→ **THE EXERCISE**
Restate word for word the lines from the one containing "Find all instances" through the end of the listing below, with both ends included.

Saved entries
+ + + +

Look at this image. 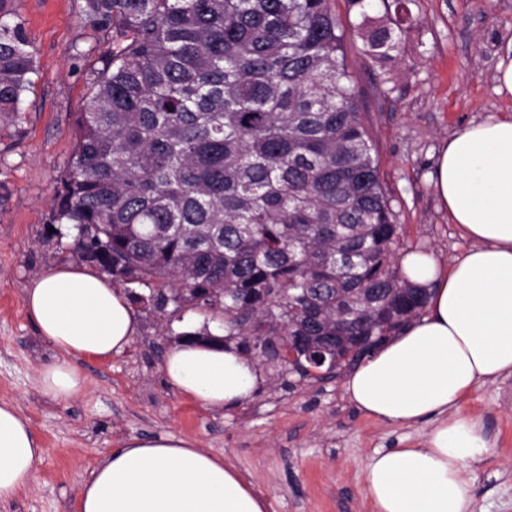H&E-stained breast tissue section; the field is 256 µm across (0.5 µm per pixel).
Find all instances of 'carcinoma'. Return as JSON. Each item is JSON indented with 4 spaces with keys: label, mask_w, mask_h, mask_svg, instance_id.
I'll list each match as a JSON object with an SVG mask.
<instances>
[{
    "label": "carcinoma",
    "mask_w": 512,
    "mask_h": 512,
    "mask_svg": "<svg viewBox=\"0 0 512 512\" xmlns=\"http://www.w3.org/2000/svg\"><path fill=\"white\" fill-rule=\"evenodd\" d=\"M364 54L400 51L415 0H348ZM0 0V112L18 118L36 71L26 23ZM111 48L55 193L53 223L152 313L204 312L245 352L310 376L357 365L424 311L428 292L392 264L390 198L344 54L332 0H82ZM352 356L336 360V337Z\"/></svg>",
    "instance_id": "carcinoma-1"
}]
</instances>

+ + + +

→ **SOLUTION TO THE PROBLEM**
Find all instances of 'carcinoma'. Return as JSON. Each item is JSON indented with 4 spaces with keys: label, mask_w, mask_h, mask_svg, instance_id.
I'll list each match as a JSON object with an SVG mask.
<instances>
[{
    "label": "carcinoma",
    "mask_w": 512,
    "mask_h": 512,
    "mask_svg": "<svg viewBox=\"0 0 512 512\" xmlns=\"http://www.w3.org/2000/svg\"><path fill=\"white\" fill-rule=\"evenodd\" d=\"M364 54L400 51L415 0H348ZM0 0V112L18 118L36 71L26 23ZM111 48L55 193L53 223L152 313L204 312L245 352L310 376L357 365L424 311L428 292L392 264L390 198L344 54L332 0H82ZM352 356L336 360V337Z\"/></svg>",
    "instance_id": "carcinoma-1"
}]
</instances>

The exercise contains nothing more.